Go through the records and restate them word for word, omitting images.

→ **DATA SUPPLIED**
------------------------------------

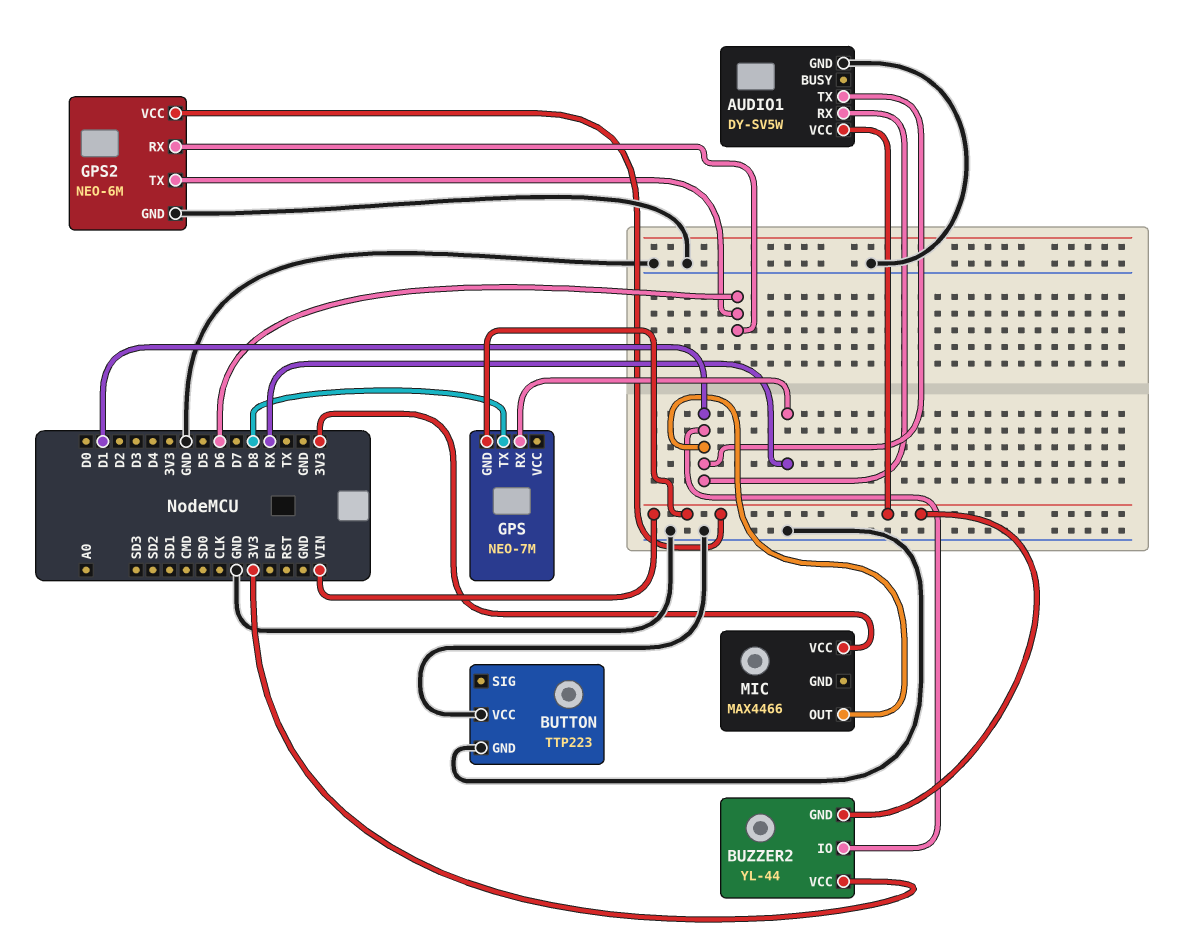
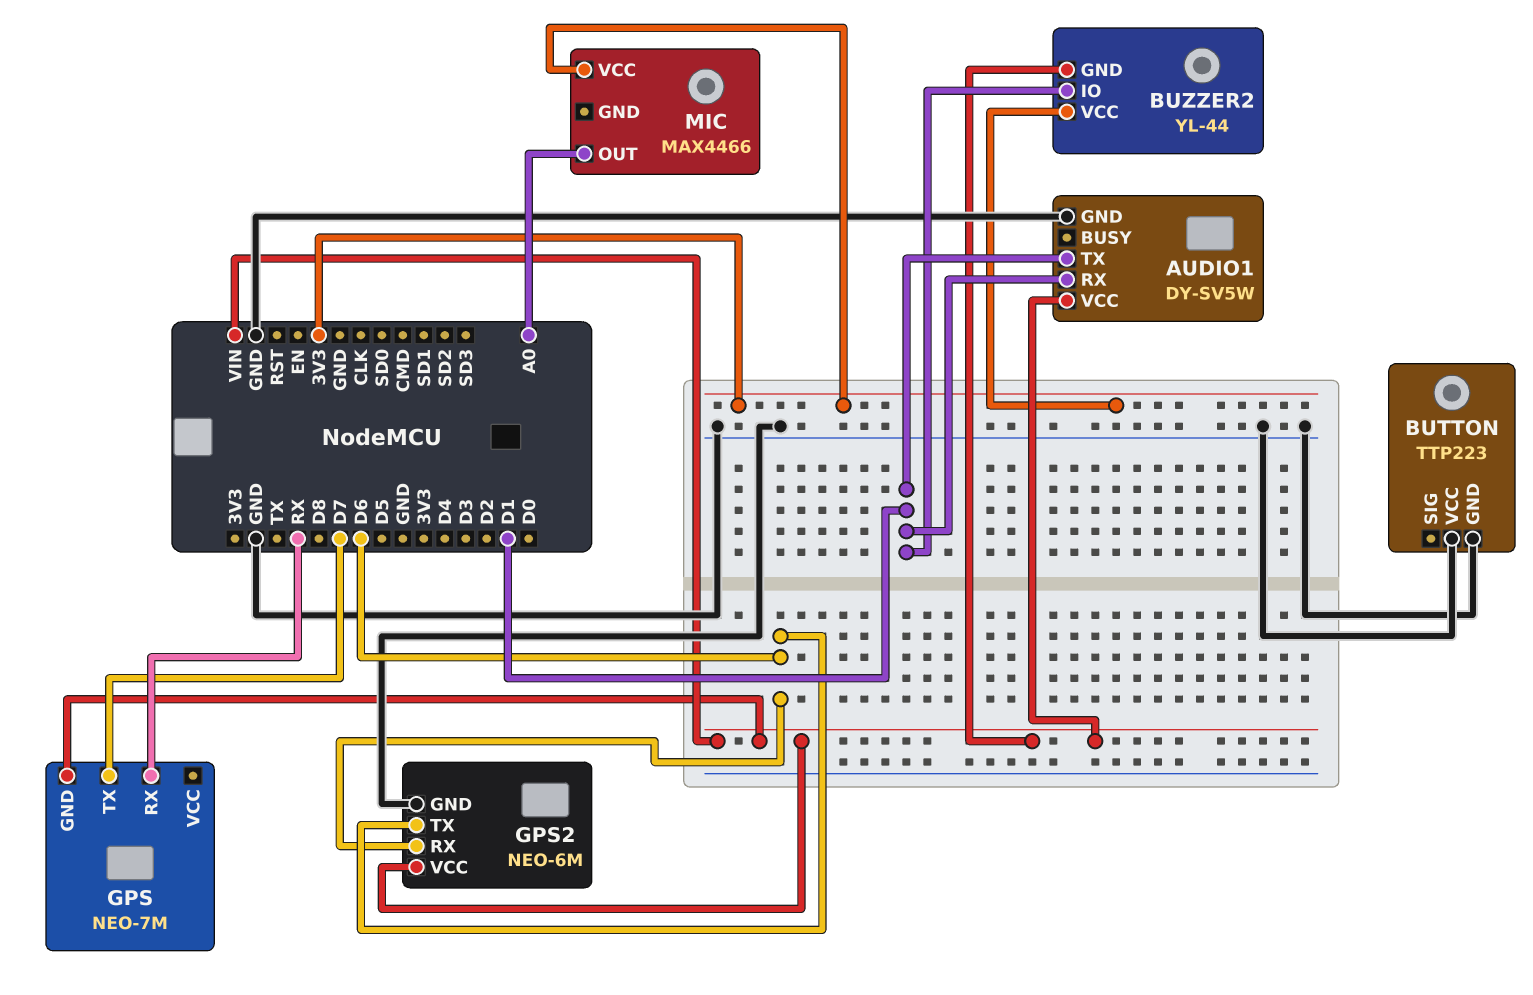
GPS pin TX: D8 -> D7
MIC pin OUT: D1 -> A0

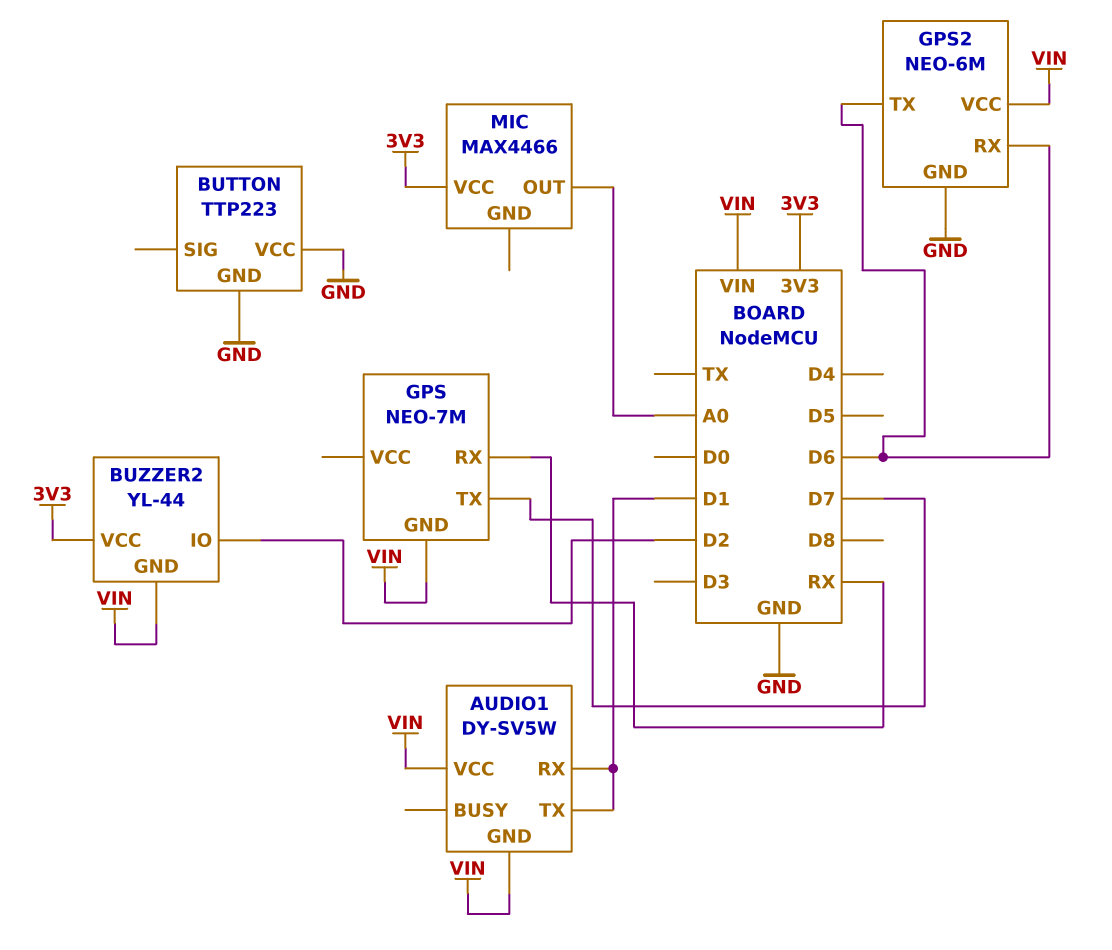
AUDIO1 pin GND: GND -> VIN
BUZZER2 pin IO: D1 -> D2

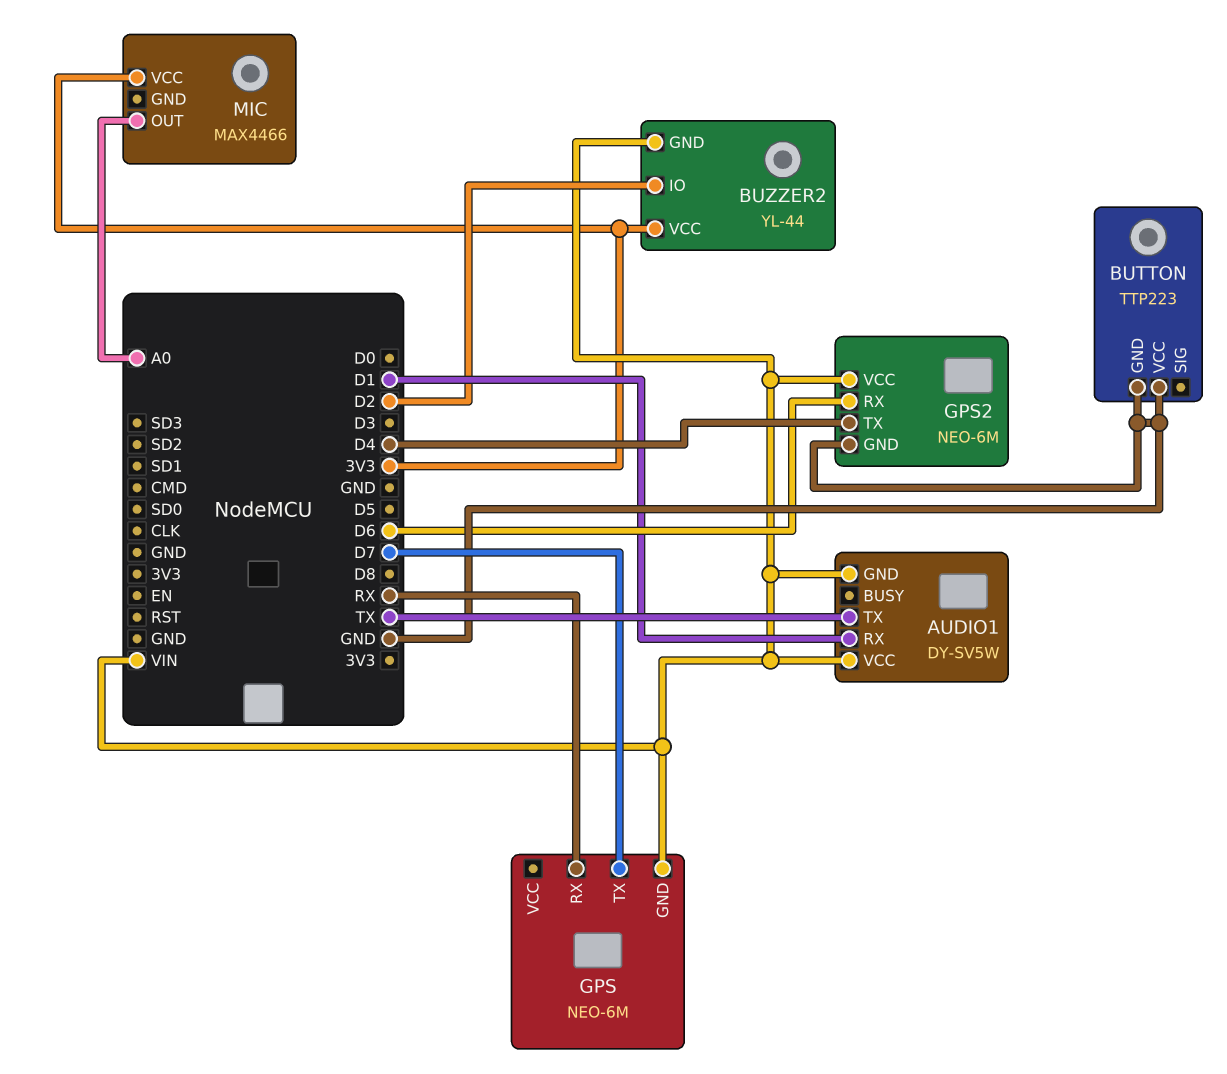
AUDIO1 pin TX: D1 -> TX
GPS: NEO-7M -> NEO-6M
GPS2 pin TX: D6 -> D4

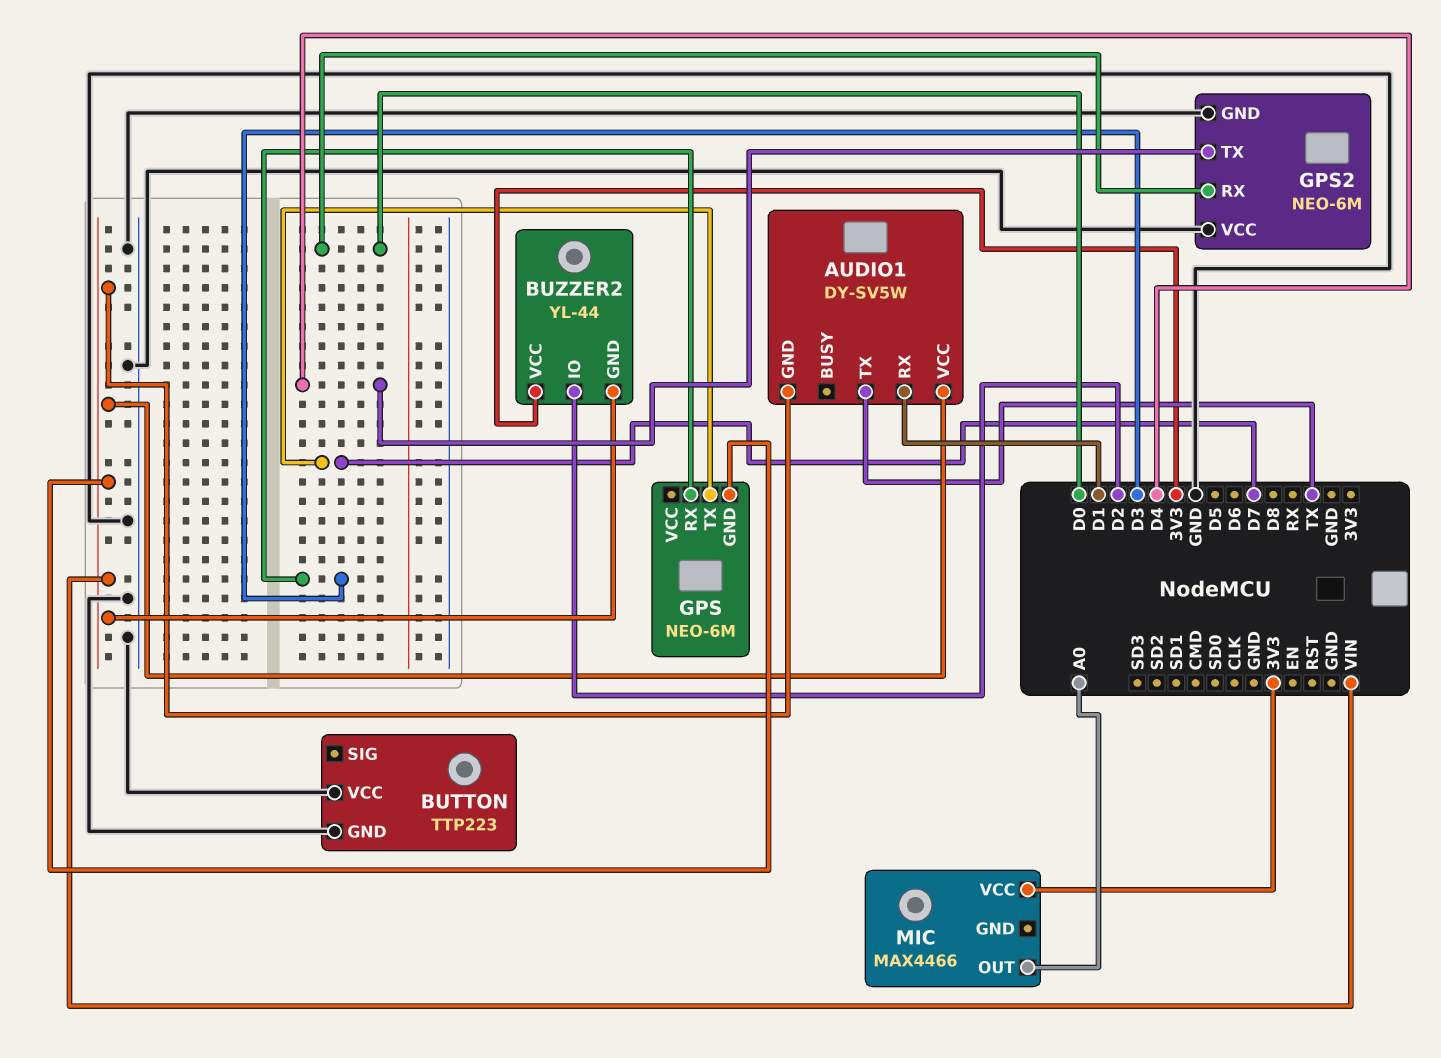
GPS pin RX: RX -> D3
GPS2 pin RX: D6 -> D0
GPS2 pin VCC: VIN -> GND

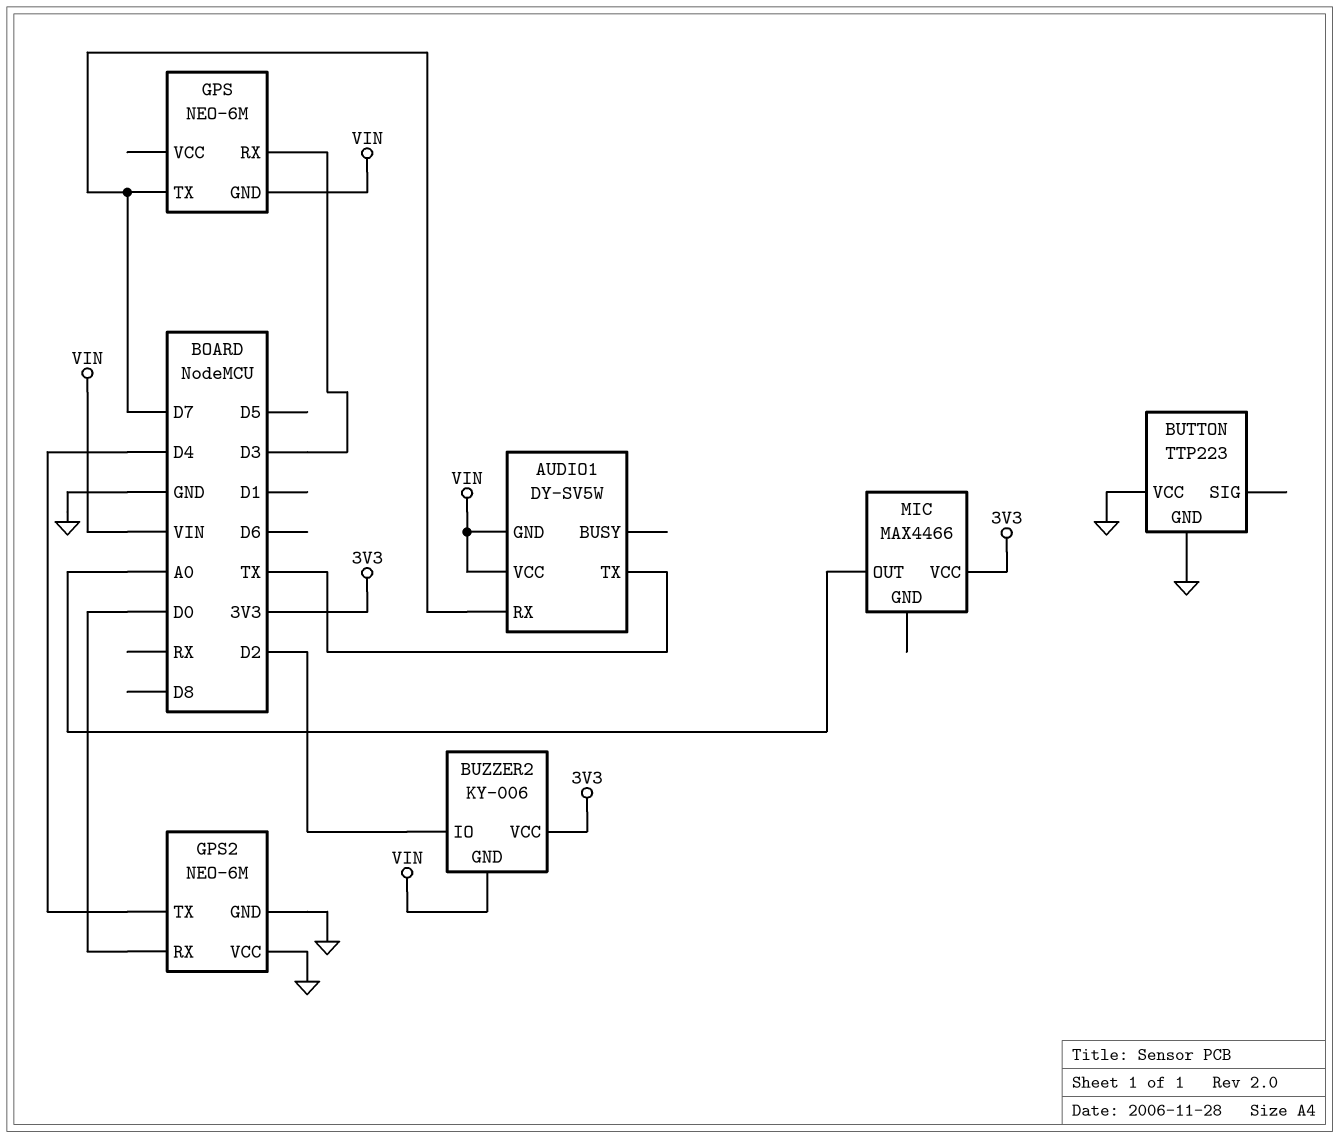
AUDIO1 pin RX: D1 -> D7
BUZZER2: YL-44 -> KY-006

------------------------------------

→ **ANSWER SECTION**
GPS pin TX: D8 -> D7
MIC pin OUT: D1 -> A0

AUDIO1 pin GND: GND -> VIN
BUZZER2 pin IO: D1 -> D2

AUDIO1 pin TX: D1 -> TX
GPS: NEO-7M -> NEO-6M
GPS2 pin TX: D6 -> D4

GPS pin RX: RX -> D3
GPS2 pin RX: D6 -> D0
GPS2 pin VCC: VIN -> GND

AUDIO1 pin RX: D1 -> D7
BUZZER2: YL-44 -> KY-006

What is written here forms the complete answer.